(Collected data entries)

^^^^^^^^

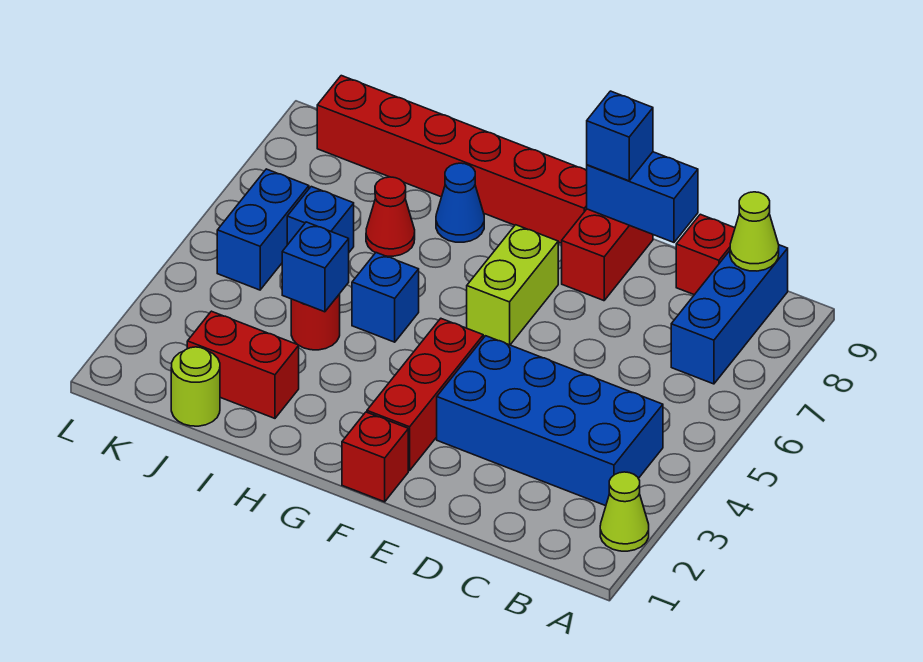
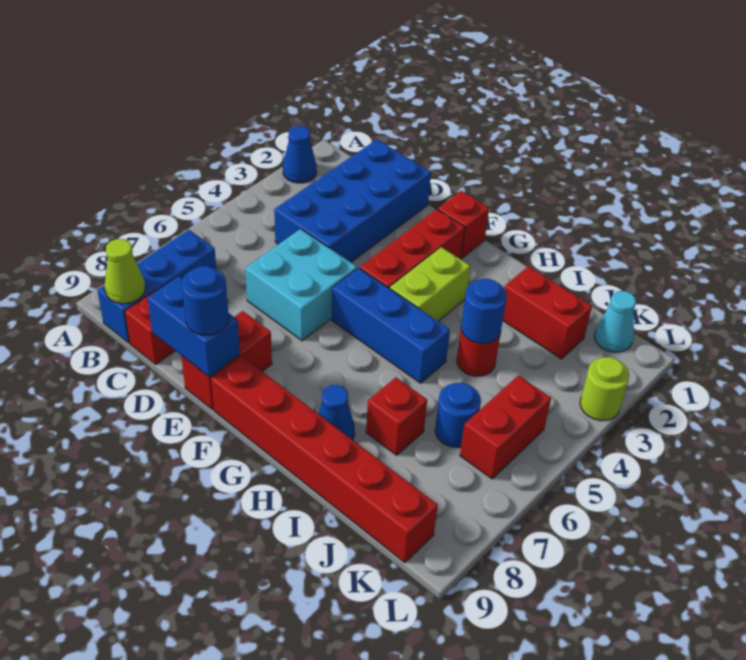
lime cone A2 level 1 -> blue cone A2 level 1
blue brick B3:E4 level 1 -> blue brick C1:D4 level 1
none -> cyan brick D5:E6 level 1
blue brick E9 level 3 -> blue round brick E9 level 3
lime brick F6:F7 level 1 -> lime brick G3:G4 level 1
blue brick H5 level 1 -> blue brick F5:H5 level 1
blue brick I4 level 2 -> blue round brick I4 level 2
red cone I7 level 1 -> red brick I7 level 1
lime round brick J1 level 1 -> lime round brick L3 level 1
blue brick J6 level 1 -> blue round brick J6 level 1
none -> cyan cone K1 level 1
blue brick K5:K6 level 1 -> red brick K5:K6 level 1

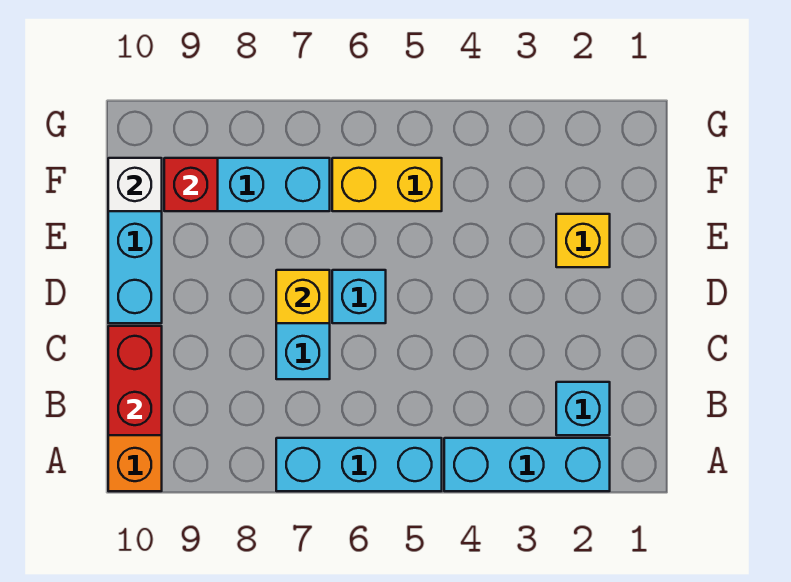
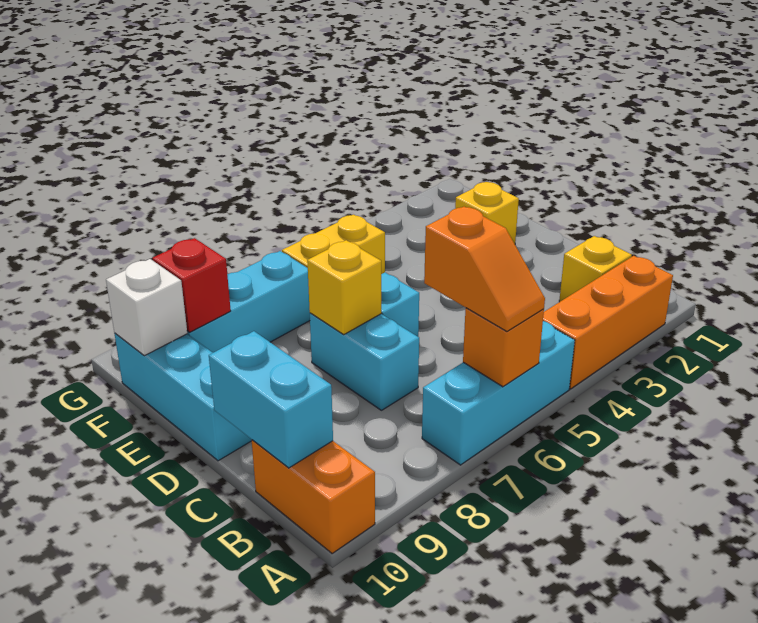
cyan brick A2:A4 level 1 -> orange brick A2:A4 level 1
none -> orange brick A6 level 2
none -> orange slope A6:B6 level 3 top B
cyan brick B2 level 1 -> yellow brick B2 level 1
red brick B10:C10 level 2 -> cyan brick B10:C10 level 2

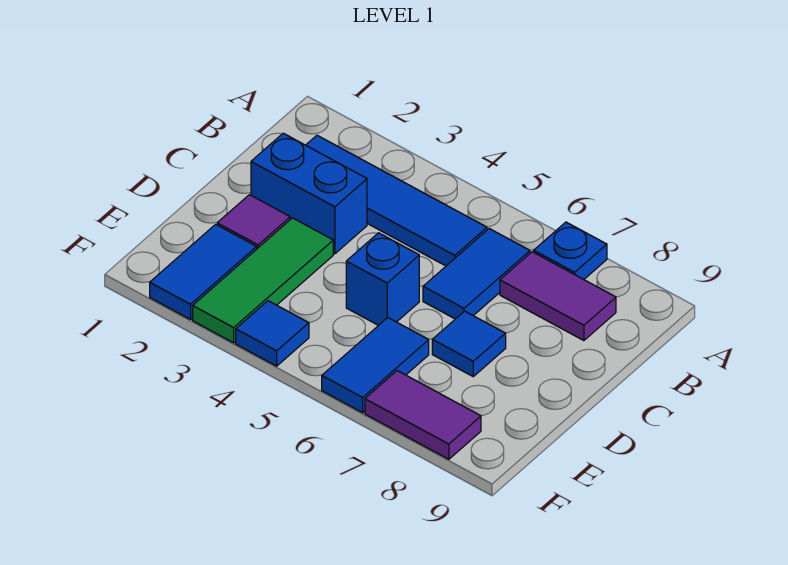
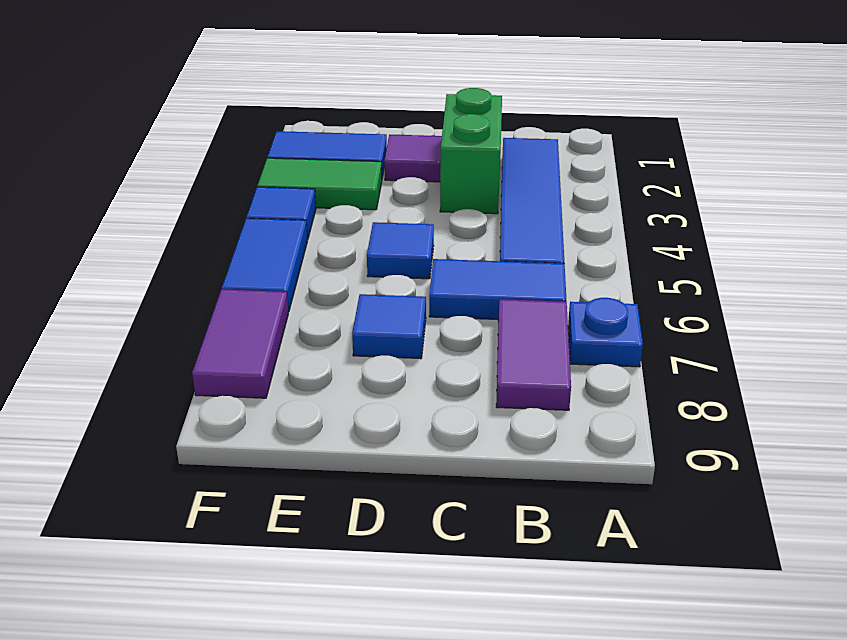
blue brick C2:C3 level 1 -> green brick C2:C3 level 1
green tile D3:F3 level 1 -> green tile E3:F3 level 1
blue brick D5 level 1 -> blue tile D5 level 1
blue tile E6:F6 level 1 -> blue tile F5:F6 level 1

^^^^^^^^

## Description of the task
The answer should consist only of the lines from the one with "blue brick D5 level 1 -> blue tile D5 level 1" to the final line of the records above, retyped word for word.

## Result of this exercise
blue brick D5 level 1 -> blue tile D5 level 1
blue tile E6:F6 level 1 -> blue tile F5:F6 level 1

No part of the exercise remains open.